== YOUR GOAL ==
In the entries below, find each line bearing the string "orange" and copy it.

== SOURCE DATA ==
::::::

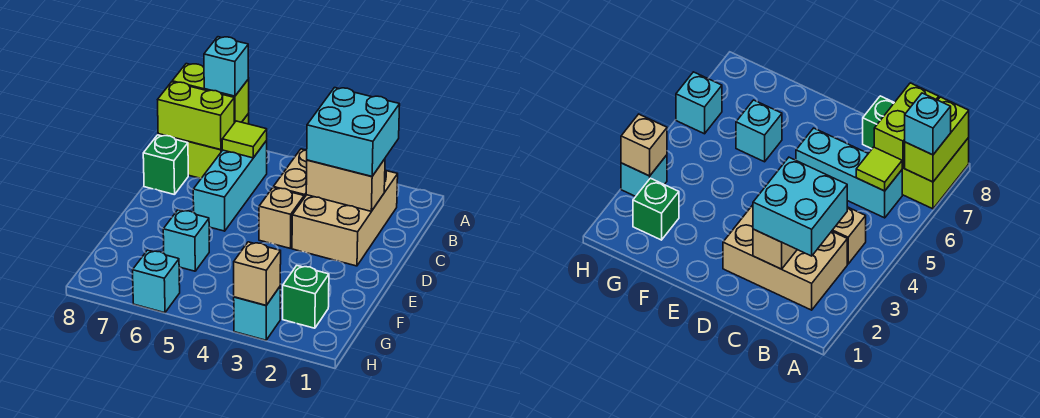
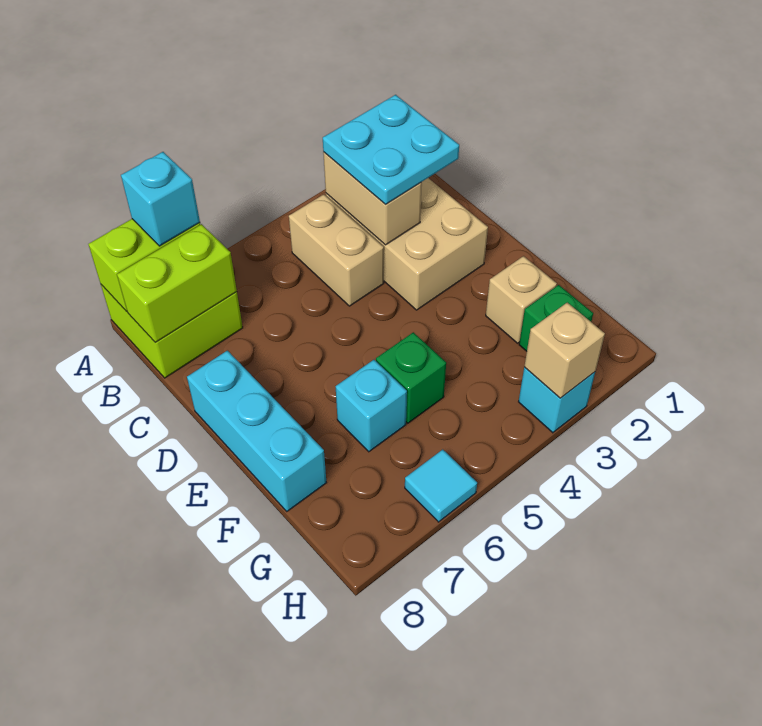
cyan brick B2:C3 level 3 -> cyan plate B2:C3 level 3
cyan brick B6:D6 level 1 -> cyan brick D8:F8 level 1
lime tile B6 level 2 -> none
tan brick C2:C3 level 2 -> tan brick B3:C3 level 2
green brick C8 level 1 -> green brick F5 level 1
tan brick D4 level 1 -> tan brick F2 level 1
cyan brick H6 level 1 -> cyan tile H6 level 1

::::::

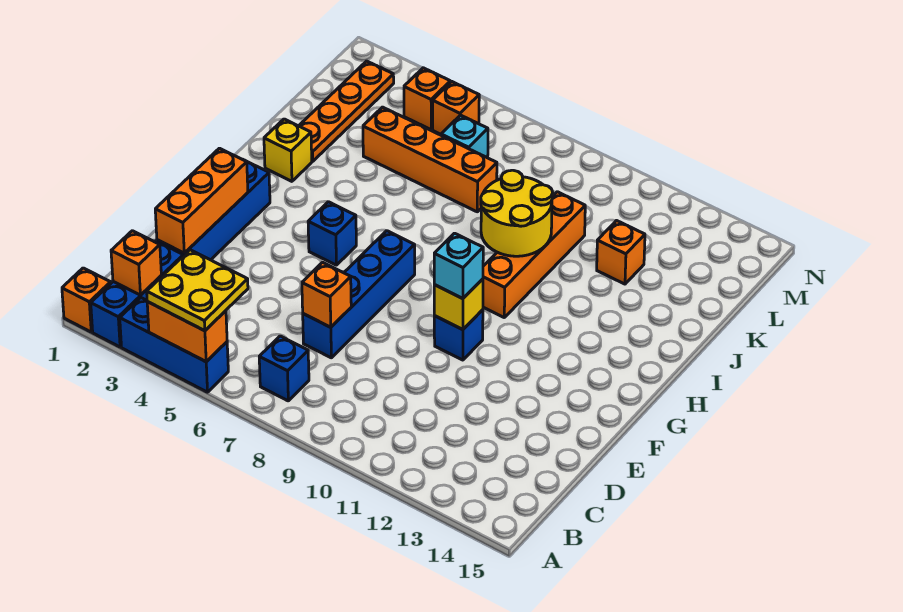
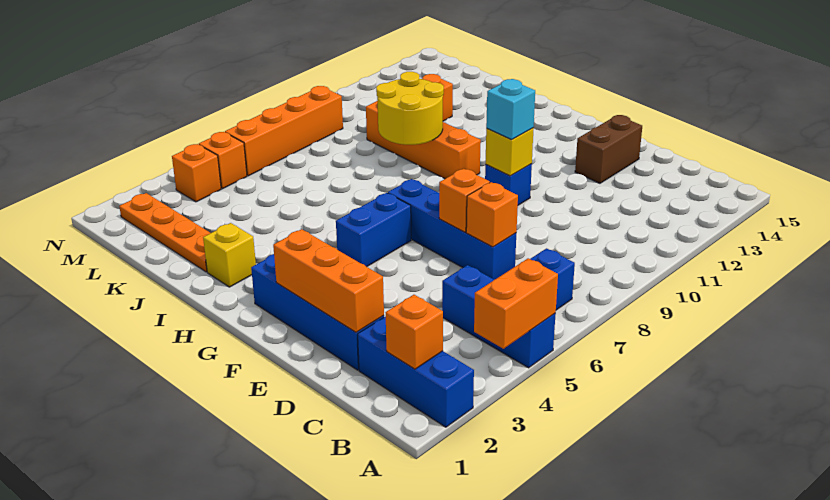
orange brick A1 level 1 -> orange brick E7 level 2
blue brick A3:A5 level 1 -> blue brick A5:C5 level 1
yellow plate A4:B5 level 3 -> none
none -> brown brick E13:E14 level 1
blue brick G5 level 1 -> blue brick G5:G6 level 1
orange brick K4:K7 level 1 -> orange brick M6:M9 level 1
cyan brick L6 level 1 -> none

::::::

== ANSWER TO THIS TASK ==
orange brick A1 level 1 -> orange brick E7 level 2
orange brick K4:K7 level 1 -> orange brick M6:M9 level 1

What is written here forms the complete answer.